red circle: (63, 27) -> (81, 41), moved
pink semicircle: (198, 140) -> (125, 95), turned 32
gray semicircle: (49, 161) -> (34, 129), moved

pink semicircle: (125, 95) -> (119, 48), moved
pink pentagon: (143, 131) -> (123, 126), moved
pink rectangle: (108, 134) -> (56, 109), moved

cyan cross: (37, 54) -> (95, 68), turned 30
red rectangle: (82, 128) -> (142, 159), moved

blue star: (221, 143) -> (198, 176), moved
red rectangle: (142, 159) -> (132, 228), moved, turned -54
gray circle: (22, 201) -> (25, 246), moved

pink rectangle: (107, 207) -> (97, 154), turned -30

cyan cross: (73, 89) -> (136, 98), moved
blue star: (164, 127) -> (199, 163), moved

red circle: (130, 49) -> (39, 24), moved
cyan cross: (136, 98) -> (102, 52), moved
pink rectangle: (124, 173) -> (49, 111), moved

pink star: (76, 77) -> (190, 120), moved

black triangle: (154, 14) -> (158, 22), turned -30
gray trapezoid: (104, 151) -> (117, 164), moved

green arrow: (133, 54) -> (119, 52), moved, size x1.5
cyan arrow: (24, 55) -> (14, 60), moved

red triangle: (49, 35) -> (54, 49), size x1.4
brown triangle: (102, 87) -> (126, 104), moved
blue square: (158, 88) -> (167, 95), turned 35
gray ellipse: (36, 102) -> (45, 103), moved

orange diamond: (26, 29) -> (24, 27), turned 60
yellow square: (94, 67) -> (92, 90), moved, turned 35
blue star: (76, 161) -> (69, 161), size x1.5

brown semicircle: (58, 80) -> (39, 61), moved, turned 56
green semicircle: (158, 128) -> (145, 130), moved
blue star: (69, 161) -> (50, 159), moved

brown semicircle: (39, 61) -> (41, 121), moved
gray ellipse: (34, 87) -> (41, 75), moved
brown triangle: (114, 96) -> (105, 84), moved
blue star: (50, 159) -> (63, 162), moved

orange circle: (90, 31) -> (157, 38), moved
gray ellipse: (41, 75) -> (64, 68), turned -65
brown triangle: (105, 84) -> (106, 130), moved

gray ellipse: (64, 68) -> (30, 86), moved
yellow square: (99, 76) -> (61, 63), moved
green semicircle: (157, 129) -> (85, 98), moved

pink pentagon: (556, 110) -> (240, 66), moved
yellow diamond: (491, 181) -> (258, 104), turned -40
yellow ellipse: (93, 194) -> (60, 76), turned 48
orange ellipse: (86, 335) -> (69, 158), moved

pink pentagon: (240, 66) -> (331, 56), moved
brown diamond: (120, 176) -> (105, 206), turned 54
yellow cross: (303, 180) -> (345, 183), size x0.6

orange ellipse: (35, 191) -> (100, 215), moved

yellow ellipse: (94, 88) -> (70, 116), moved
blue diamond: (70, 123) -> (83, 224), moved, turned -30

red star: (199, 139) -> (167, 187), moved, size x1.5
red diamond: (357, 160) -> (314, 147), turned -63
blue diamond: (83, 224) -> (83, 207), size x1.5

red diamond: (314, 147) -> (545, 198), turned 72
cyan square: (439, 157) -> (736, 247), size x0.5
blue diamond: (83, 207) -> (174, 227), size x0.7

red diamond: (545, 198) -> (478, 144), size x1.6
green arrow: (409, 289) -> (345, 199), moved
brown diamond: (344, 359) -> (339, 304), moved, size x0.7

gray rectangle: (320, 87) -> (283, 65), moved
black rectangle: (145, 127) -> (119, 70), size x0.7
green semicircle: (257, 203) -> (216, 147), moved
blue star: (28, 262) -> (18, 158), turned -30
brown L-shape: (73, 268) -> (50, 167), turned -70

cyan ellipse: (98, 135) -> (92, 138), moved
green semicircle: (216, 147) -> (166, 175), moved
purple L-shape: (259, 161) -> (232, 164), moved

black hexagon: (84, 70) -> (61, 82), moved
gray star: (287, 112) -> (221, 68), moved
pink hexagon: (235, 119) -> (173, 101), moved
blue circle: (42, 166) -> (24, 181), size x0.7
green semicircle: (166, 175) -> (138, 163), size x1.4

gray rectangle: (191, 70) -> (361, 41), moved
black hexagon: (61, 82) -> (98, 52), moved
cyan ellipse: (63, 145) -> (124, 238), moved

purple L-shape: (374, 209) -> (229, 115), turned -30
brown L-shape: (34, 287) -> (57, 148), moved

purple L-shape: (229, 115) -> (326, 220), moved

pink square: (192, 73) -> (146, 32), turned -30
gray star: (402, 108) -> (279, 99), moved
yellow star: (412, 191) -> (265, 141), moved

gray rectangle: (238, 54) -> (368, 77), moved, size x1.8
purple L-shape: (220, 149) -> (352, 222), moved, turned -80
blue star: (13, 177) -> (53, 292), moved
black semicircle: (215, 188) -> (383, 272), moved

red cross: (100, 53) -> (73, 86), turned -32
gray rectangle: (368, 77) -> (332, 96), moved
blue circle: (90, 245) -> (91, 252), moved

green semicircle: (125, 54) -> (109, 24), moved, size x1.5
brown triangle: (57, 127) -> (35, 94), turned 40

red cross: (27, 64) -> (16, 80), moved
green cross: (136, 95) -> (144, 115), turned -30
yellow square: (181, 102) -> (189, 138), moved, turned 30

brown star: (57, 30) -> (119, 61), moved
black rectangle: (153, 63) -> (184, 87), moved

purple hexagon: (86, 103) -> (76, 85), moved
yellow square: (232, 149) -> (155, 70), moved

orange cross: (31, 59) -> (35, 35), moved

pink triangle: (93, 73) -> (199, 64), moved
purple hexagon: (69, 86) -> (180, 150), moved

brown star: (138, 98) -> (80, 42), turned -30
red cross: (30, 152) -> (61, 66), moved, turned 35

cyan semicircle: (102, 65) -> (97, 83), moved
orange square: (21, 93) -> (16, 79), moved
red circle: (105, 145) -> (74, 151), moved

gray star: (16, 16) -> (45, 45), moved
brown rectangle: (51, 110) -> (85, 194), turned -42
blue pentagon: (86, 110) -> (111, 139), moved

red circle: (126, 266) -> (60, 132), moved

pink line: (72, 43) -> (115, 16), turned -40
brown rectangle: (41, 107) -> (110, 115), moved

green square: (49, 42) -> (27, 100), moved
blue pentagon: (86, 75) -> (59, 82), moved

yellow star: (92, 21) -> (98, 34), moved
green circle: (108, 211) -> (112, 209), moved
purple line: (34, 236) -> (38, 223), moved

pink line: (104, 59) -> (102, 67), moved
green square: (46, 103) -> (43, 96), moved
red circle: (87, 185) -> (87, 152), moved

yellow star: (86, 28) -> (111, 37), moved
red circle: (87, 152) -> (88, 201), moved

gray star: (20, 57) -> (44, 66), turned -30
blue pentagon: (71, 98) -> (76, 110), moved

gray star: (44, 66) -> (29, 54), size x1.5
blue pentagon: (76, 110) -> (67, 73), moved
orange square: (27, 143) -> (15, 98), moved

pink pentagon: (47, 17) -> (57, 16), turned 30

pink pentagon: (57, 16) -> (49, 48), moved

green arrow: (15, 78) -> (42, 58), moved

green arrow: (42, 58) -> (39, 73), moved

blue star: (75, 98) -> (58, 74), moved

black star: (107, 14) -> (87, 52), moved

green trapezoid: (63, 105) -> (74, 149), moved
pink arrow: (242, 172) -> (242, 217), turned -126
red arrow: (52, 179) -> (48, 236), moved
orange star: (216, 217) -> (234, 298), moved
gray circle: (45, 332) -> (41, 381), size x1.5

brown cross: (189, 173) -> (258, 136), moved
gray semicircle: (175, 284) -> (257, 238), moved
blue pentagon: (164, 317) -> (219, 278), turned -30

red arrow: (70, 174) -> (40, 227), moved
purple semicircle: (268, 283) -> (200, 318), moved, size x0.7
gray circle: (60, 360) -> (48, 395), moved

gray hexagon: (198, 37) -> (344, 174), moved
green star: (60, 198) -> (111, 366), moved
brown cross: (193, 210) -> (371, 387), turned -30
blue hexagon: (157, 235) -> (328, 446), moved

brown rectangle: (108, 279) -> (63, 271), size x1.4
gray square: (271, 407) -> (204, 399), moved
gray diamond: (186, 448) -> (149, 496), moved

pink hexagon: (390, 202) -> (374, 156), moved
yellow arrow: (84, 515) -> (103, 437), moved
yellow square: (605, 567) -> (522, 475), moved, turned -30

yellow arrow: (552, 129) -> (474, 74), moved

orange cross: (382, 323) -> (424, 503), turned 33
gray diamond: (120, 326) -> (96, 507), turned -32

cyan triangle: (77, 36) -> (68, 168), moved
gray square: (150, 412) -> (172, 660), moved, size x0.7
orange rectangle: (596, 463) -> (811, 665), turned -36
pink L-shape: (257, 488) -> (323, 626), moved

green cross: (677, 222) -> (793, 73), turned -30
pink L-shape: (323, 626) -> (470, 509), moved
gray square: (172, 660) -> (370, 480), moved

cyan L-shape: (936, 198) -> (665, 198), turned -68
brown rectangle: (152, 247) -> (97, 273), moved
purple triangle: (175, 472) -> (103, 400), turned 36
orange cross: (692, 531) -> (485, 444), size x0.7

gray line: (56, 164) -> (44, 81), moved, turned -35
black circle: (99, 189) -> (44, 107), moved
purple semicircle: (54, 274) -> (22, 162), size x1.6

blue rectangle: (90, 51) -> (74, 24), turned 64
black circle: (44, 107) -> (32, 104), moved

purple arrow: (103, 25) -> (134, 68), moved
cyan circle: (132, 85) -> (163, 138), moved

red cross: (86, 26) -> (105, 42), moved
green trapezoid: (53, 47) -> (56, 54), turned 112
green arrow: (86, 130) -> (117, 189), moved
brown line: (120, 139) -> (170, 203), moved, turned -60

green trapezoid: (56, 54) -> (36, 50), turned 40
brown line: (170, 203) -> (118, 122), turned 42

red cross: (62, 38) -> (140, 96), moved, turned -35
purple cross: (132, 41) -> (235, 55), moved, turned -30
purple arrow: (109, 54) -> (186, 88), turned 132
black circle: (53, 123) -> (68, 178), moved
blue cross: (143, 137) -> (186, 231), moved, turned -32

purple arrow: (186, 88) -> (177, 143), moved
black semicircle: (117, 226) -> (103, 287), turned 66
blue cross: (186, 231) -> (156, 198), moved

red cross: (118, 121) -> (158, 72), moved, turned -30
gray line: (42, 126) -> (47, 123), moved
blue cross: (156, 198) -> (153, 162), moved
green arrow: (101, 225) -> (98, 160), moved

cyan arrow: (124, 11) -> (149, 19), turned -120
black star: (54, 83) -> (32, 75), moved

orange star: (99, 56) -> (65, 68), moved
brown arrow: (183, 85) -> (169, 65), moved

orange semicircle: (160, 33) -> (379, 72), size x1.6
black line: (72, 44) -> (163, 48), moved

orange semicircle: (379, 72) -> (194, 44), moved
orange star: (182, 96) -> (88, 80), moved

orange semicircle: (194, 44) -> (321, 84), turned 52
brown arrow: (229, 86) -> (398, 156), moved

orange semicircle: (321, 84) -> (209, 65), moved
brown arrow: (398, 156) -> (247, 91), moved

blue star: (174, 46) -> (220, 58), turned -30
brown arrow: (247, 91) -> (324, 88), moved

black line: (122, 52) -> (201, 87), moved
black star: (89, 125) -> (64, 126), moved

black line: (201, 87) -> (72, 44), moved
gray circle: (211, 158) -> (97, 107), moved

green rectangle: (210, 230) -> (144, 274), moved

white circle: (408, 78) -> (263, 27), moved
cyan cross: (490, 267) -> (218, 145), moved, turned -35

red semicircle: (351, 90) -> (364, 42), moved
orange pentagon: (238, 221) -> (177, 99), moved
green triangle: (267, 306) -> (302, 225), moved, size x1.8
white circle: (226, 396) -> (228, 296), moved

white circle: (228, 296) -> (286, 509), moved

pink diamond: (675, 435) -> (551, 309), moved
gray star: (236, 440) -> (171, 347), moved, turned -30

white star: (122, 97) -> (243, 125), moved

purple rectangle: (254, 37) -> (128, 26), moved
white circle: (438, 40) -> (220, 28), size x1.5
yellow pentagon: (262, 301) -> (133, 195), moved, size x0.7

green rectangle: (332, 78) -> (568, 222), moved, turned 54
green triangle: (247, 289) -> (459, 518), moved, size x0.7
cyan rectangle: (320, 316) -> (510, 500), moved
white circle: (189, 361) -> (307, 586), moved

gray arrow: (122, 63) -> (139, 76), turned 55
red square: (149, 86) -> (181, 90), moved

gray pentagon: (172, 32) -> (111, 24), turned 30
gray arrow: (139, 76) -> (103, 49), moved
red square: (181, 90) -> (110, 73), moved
○ ○ ○ ○ ○
REQUIREMENT:
Word for word, restate the lines above from the line containing "orange semicircle: (321, 84)" through the line containing "purple rectangle: (254, 37)", with both included and nothing else.

OUTPUT:
orange semicircle: (321, 84) -> (209, 65), moved
brown arrow: (398, 156) -> (247, 91), moved

blue star: (174, 46) -> (220, 58), turned -30
brown arrow: (247, 91) -> (324, 88), moved

black line: (122, 52) -> (201, 87), moved
black star: (89, 125) -> (64, 126), moved

black line: (201, 87) -> (72, 44), moved
gray circle: (211, 158) -> (97, 107), moved

green rectangle: (210, 230) -> (144, 274), moved

white circle: (408, 78) -> (263, 27), moved
cyan cross: (490, 267) -> (218, 145), moved, turned -35

red semicircle: (351, 90) -> (364, 42), moved
orange pentagon: (238, 221) -> (177, 99), moved
green triangle: (267, 306) -> (302, 225), moved, size x1.8
white circle: (226, 396) -> (228, 296), moved

white circle: (228, 296) -> (286, 509), moved

pink diamond: (675, 435) -> (551, 309), moved
gray star: (236, 440) -> (171, 347), moved, turned -30

white star: (122, 97) -> (243, 125), moved

purple rectangle: (254, 37) -> (128, 26), moved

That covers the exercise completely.